> Work to be completed: The word to find is "none". State how many lines below contain it, giving only the number.
◆ ◆ ◆ ◆
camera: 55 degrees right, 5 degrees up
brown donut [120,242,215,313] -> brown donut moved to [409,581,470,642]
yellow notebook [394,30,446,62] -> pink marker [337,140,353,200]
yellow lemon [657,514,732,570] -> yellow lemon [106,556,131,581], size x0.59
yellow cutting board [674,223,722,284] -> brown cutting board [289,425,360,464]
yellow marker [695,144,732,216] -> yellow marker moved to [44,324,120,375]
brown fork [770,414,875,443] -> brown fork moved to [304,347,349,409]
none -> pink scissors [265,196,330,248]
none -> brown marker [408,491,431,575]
◆ ◆ ◆ ◆
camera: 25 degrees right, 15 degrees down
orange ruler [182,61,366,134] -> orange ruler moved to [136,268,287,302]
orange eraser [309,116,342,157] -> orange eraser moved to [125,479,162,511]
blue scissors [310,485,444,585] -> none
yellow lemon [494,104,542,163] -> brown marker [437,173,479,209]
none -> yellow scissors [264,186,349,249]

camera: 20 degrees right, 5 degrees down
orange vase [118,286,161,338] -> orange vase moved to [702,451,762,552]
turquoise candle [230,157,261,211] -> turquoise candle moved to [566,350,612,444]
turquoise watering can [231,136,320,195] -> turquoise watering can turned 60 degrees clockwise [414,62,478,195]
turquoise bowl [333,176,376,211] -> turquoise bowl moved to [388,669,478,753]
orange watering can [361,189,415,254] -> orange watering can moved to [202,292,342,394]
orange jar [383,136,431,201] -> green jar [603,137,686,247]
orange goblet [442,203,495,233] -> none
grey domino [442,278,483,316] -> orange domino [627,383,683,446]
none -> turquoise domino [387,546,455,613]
◆ ◆ ◆ ◆
> Solution to this task: 6